- WHAT THE EXERCISE ASKS:
Select from the data all lines with the word "none".

### EXERCISE MATERIAL ###

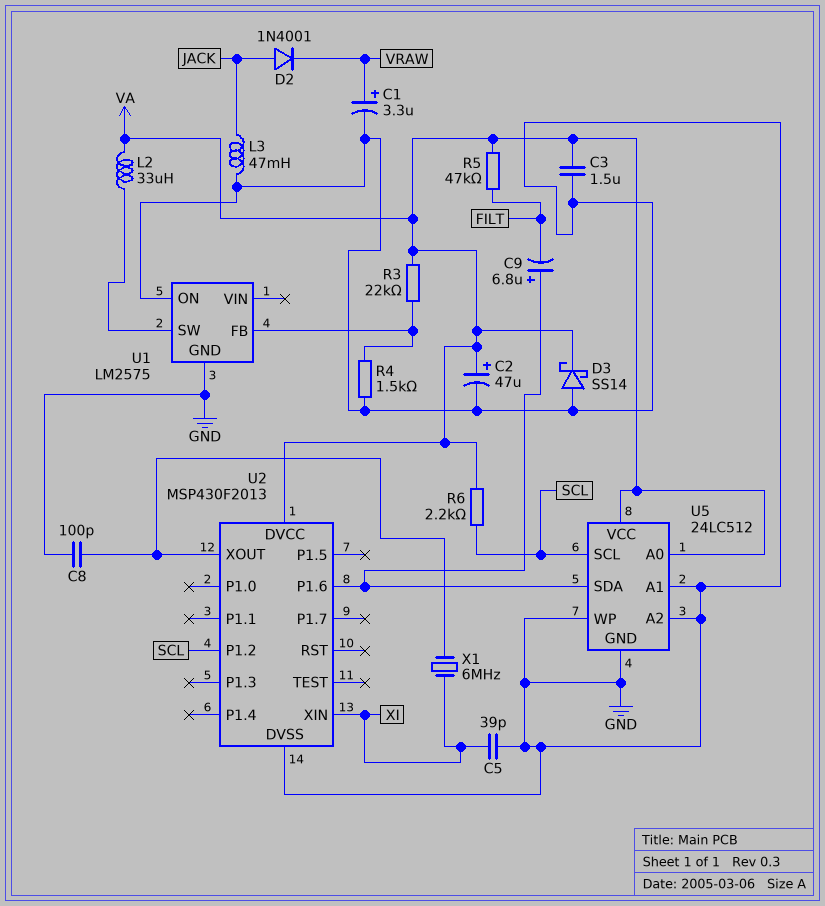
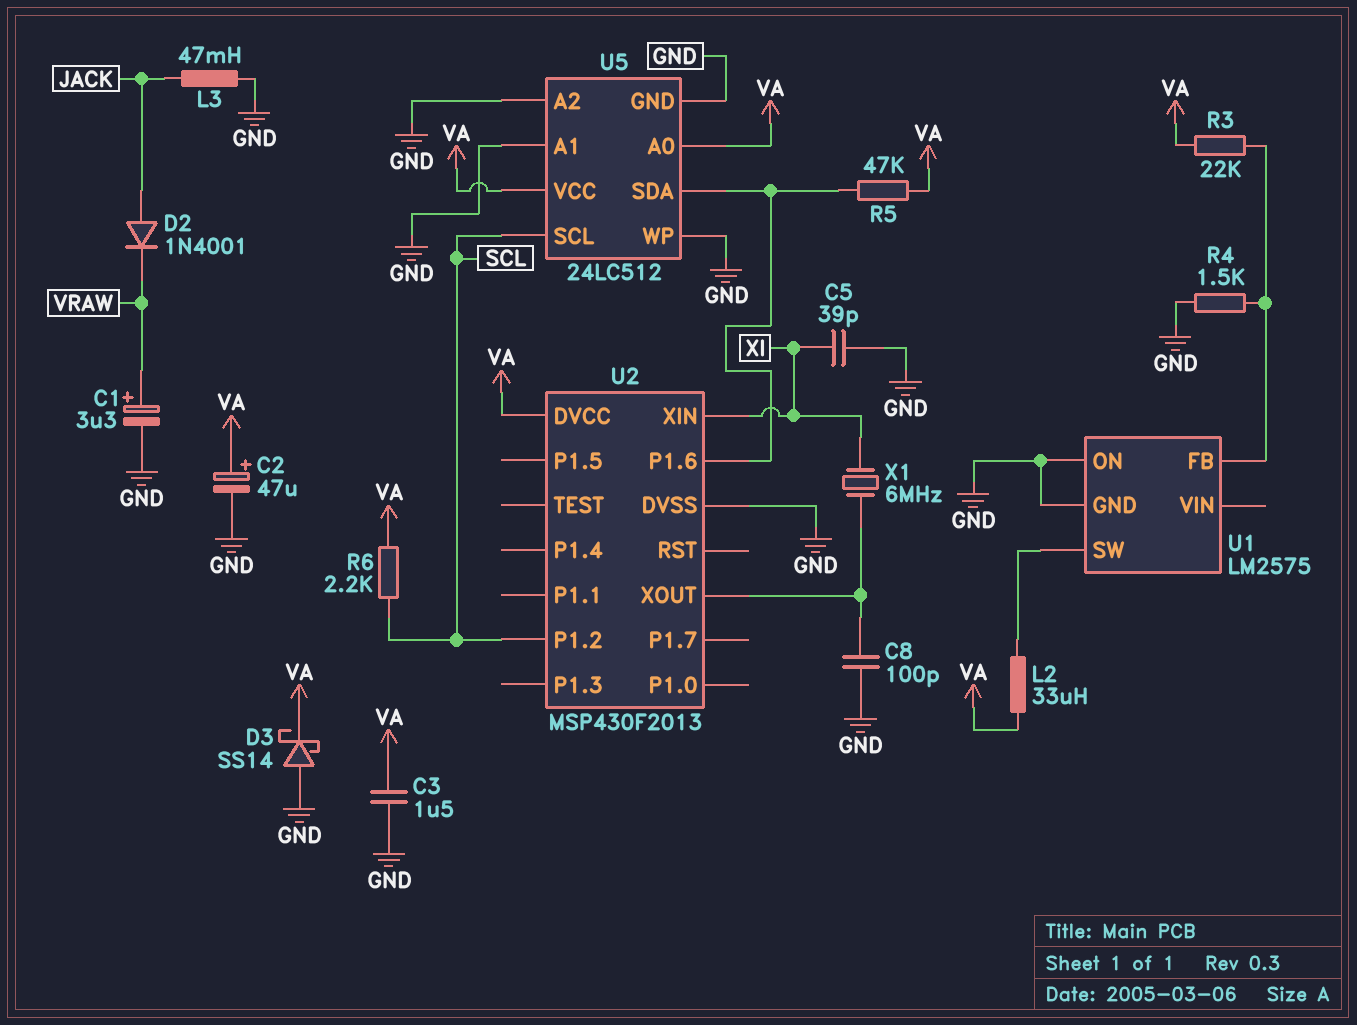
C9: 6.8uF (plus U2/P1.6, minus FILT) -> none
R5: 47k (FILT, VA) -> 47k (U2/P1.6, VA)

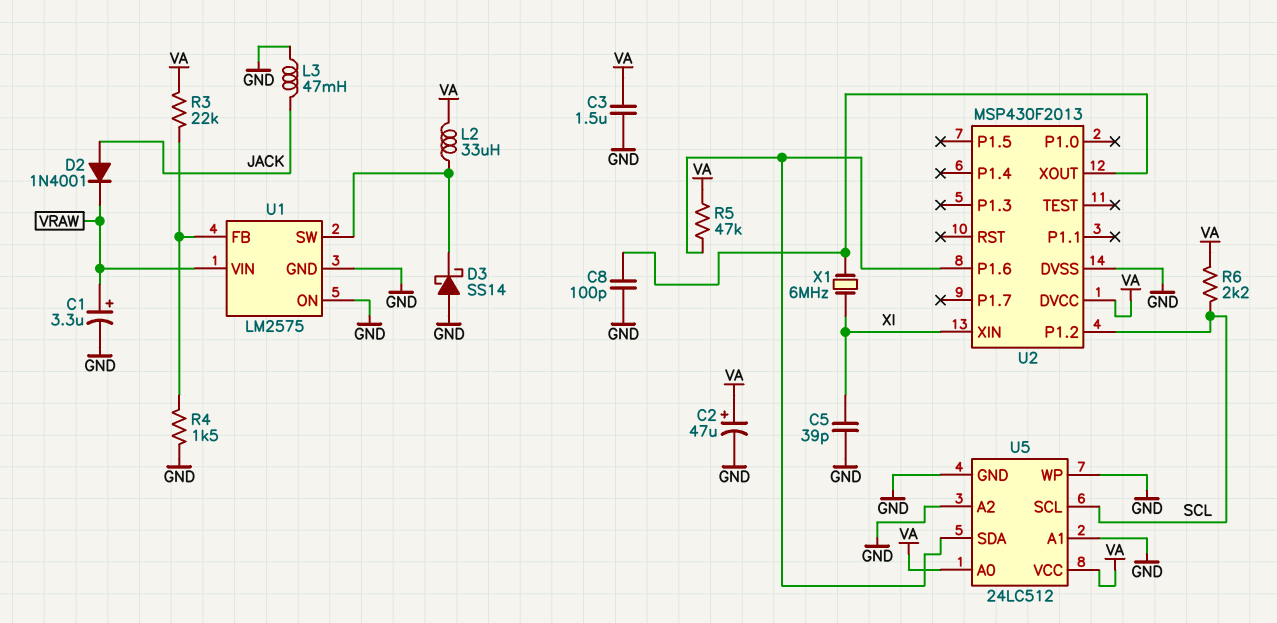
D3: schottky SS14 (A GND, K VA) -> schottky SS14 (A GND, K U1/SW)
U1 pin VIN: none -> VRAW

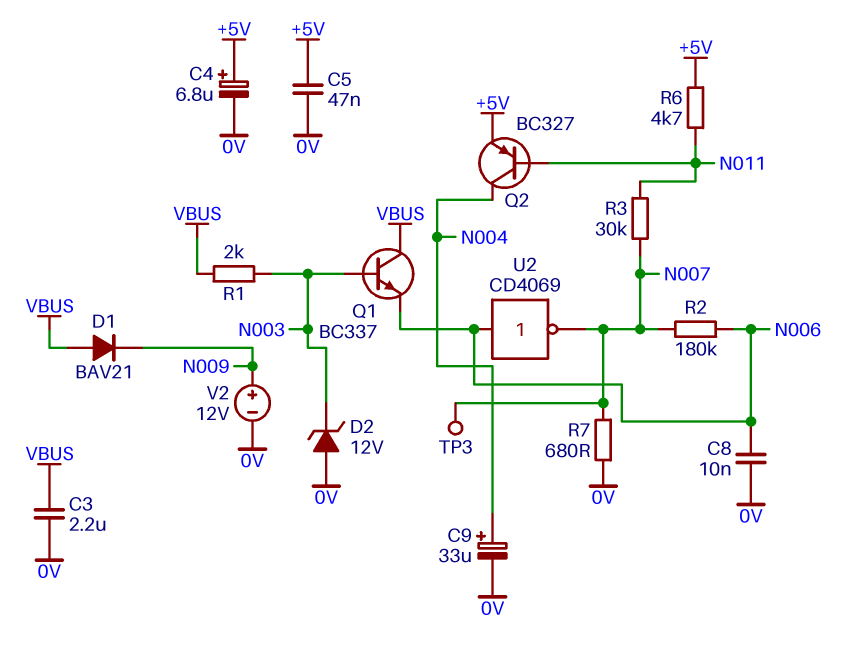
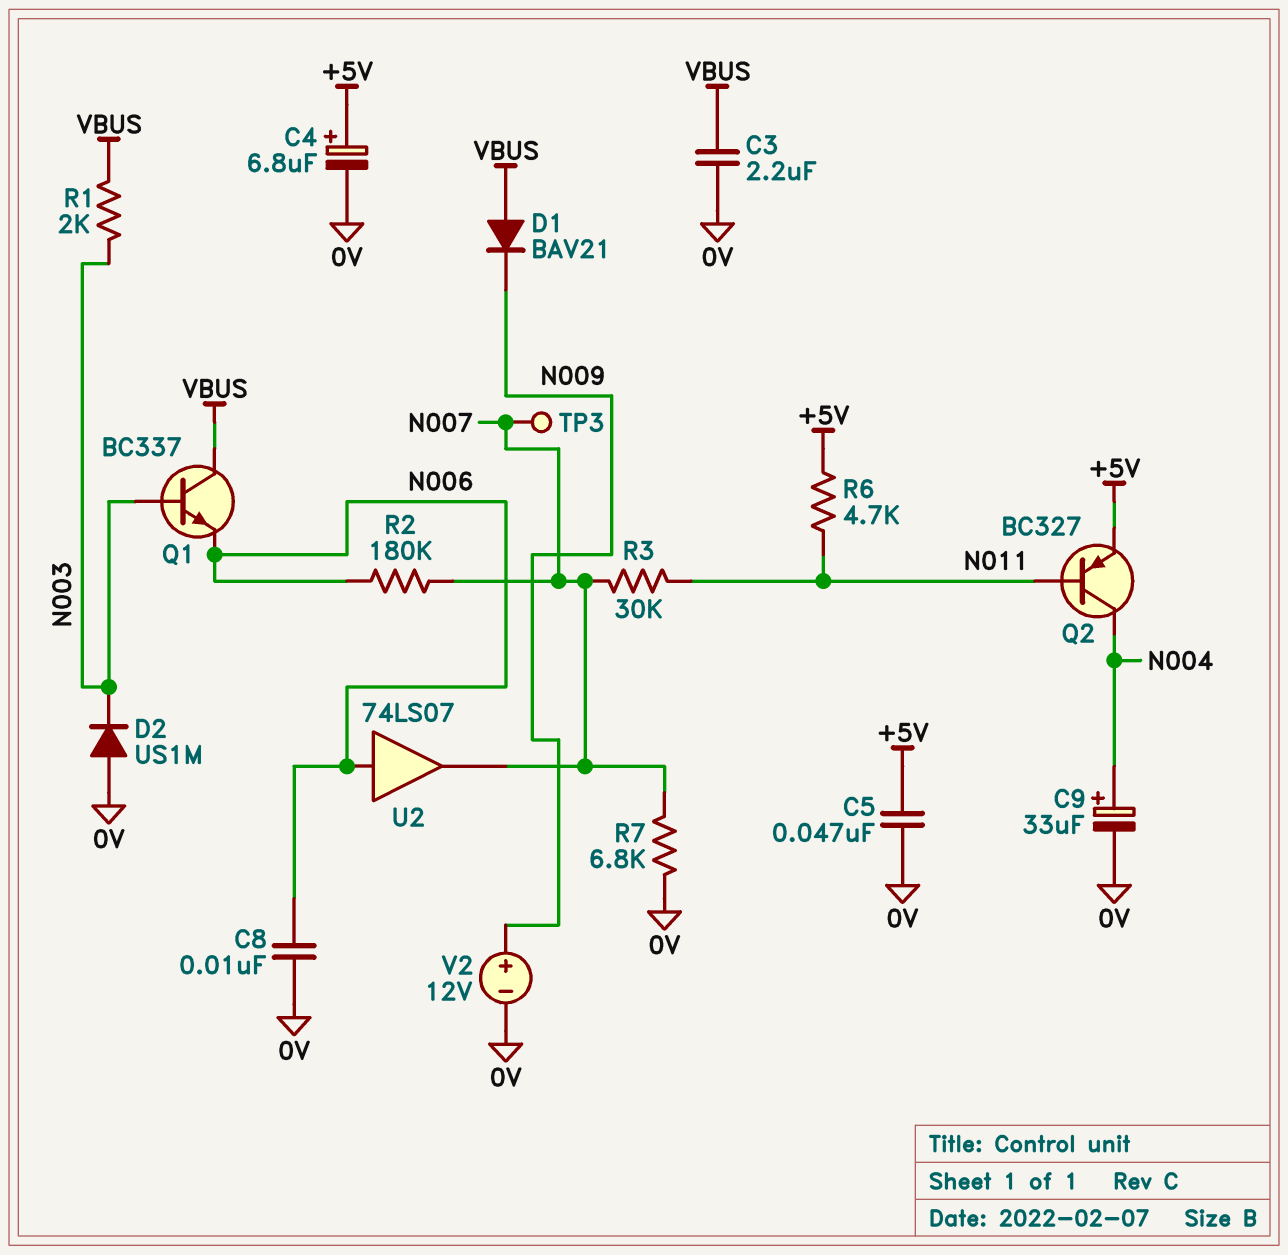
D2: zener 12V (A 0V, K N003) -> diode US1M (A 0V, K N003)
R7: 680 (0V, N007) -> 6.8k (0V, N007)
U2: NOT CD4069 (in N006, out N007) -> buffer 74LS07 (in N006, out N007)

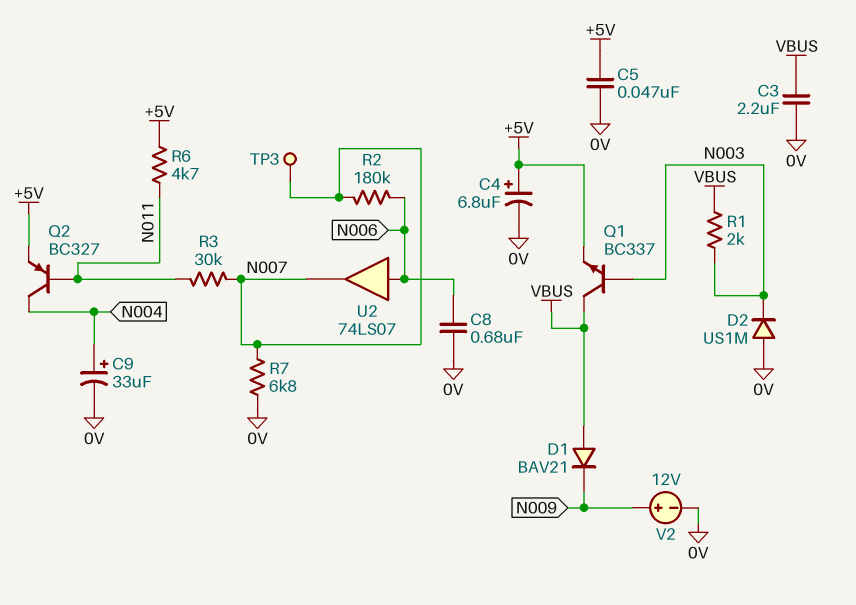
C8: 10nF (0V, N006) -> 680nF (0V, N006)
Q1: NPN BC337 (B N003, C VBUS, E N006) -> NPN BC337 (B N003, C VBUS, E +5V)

###

- THE ANSWER:
C9: 6.8uF (plus U2/P1.6, minus FILT) -> none
U1 pin VIN: none -> VRAW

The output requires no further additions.